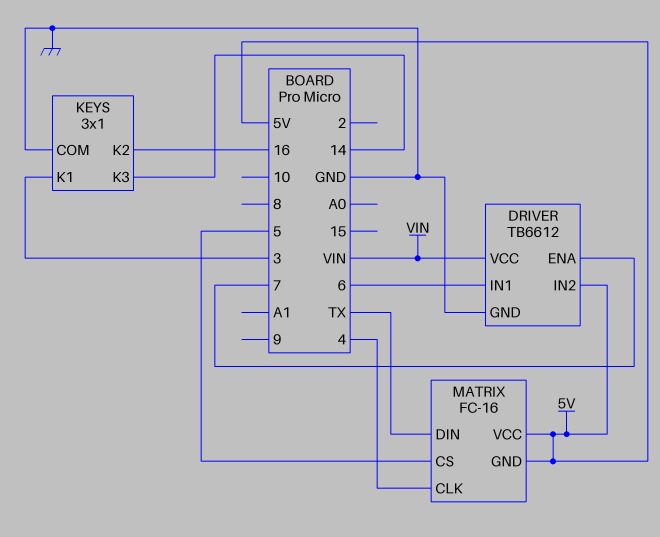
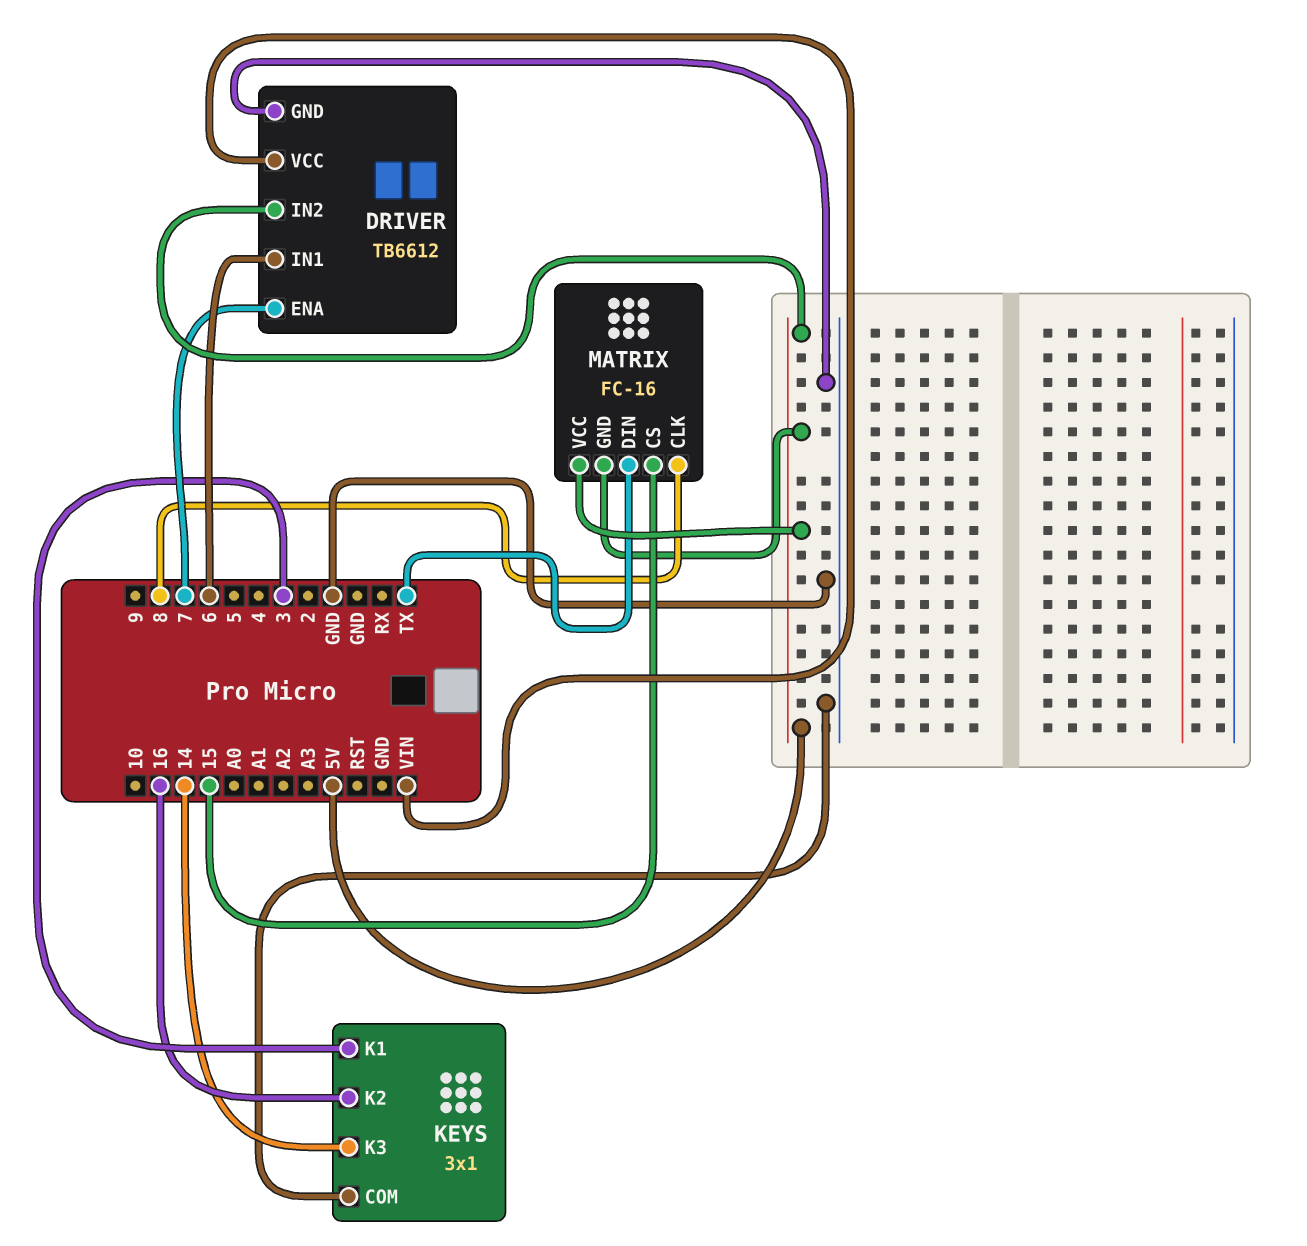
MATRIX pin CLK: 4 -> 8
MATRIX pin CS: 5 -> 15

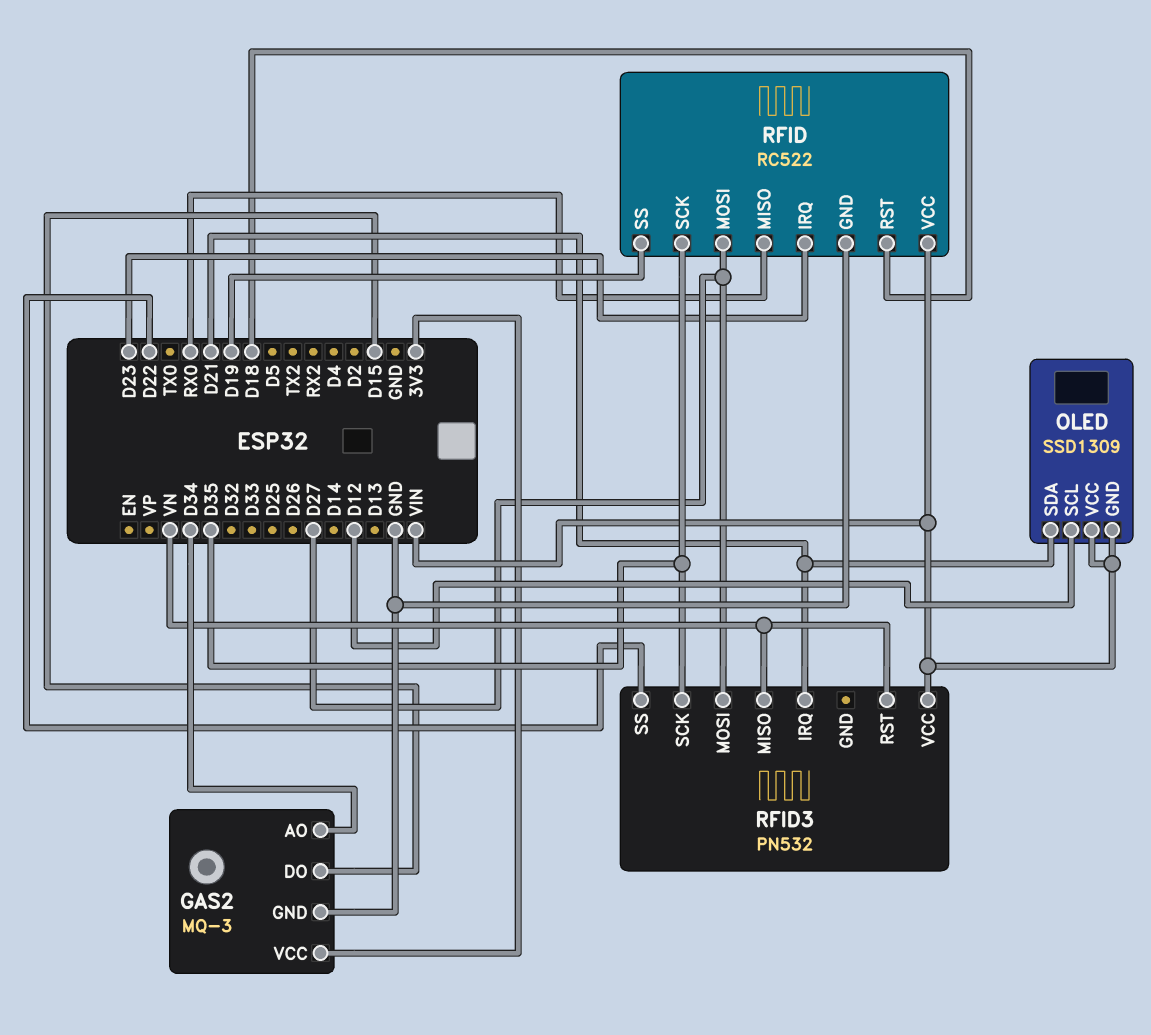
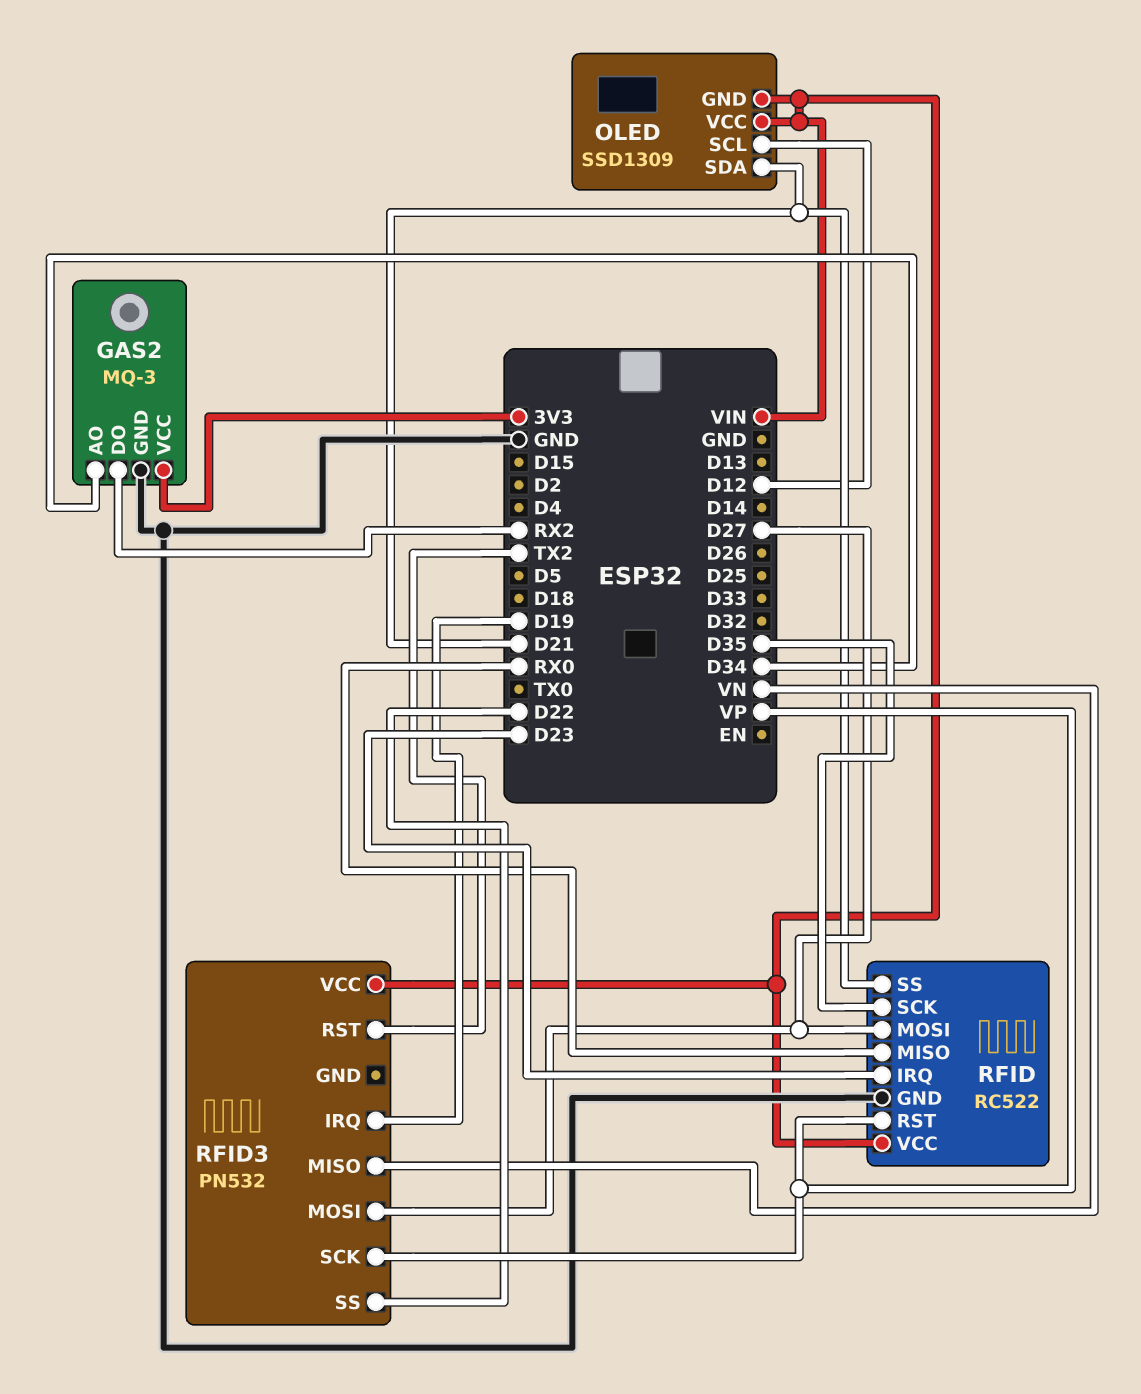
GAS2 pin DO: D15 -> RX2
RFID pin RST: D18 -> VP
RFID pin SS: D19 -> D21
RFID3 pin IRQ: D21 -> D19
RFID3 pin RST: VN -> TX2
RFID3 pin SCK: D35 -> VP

◆ **Task statement**
Write out the line containing "RFID pin SS: D19 -> D21" and every line after it through the end of the entries. Keep each one exactly as it is, and add nothing.

◆ **Answer area**
RFID pin SS: D19 -> D21
RFID3 pin IRQ: D21 -> D19
RFID3 pin RST: VN -> TX2
RFID3 pin SCK: D35 -> VP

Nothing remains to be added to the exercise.